Dataset extract

###

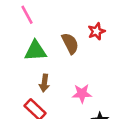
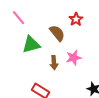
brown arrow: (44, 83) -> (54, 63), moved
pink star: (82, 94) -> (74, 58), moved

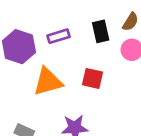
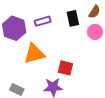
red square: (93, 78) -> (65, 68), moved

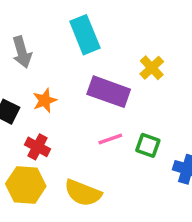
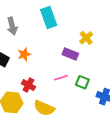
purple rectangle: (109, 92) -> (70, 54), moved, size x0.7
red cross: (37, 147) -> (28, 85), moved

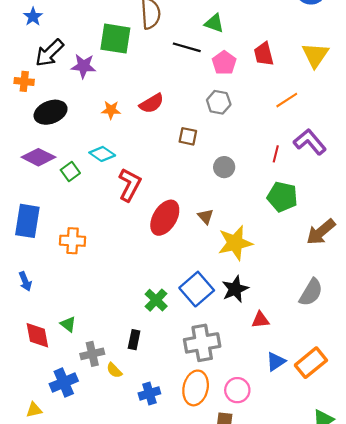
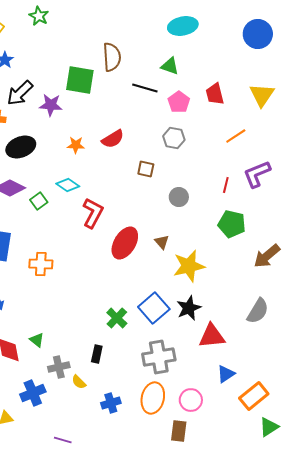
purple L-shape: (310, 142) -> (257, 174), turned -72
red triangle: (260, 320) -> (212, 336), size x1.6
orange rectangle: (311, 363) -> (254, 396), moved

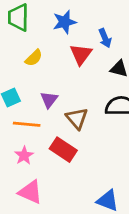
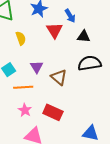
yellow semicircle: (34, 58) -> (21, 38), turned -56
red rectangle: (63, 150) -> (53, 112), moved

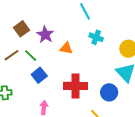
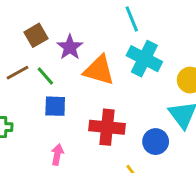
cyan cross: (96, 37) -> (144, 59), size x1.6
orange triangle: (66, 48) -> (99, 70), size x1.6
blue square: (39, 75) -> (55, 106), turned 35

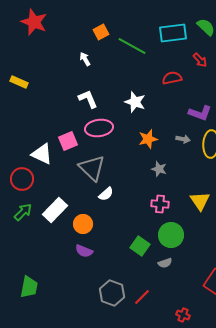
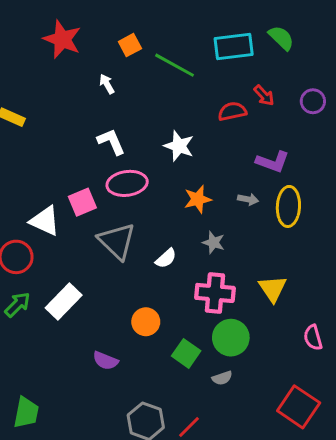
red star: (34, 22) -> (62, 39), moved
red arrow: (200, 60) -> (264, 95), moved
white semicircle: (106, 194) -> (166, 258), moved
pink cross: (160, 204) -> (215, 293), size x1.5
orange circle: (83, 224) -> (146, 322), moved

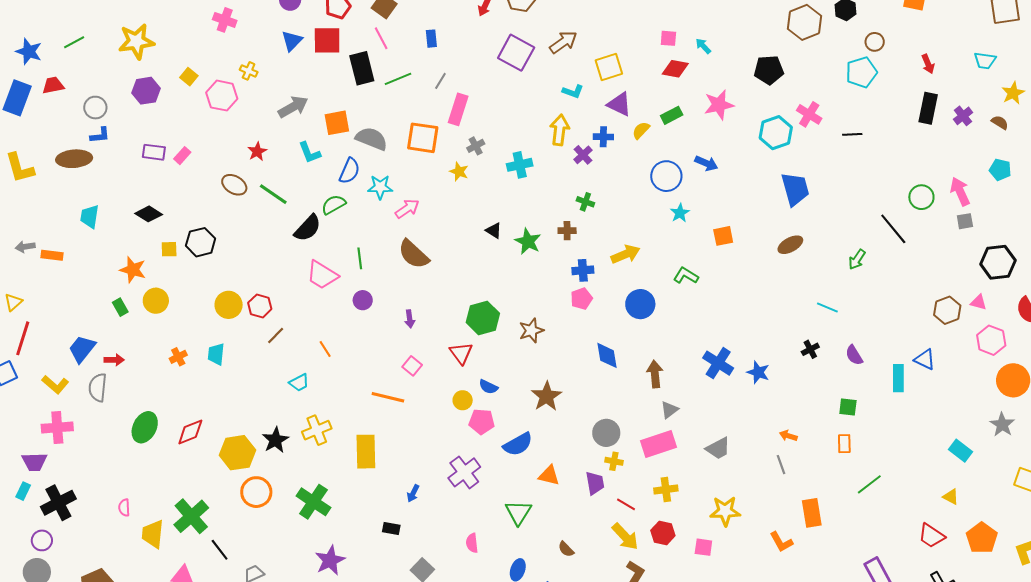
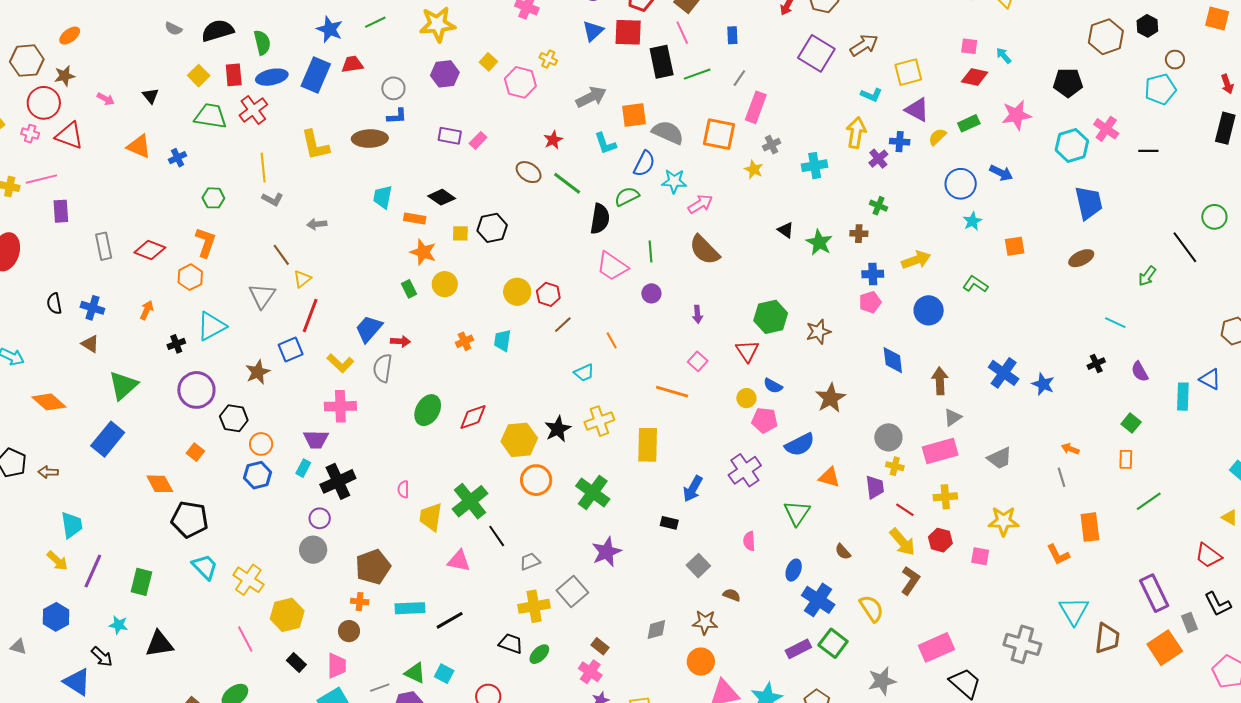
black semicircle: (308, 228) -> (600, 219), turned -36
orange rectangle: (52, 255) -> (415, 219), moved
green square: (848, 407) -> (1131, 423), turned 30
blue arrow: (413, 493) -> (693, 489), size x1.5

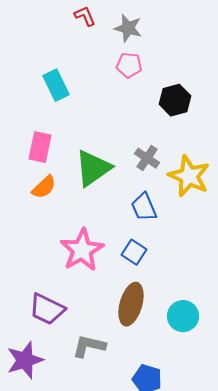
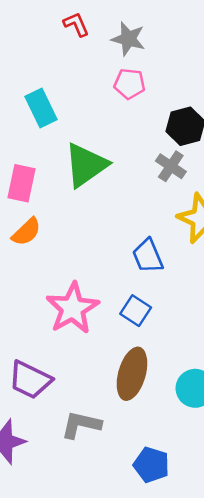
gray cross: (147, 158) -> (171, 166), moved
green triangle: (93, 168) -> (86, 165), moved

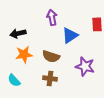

###

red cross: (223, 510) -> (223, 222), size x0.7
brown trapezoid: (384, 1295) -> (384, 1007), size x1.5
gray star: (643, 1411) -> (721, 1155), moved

###

What is being asked
Apply a filter to the listing above so that only lines with "cross" are kept, and copy those lines.

Completed exercise
red cross: (37, 147) -> (28, 85), moved
cyan cross: (96, 37) -> (144, 59), size x1.6
pink cross: (160, 204) -> (215, 293), size x1.5
gray cross: (147, 158) -> (171, 166), moved
red cross: (223, 510) -> (223, 222), size x0.7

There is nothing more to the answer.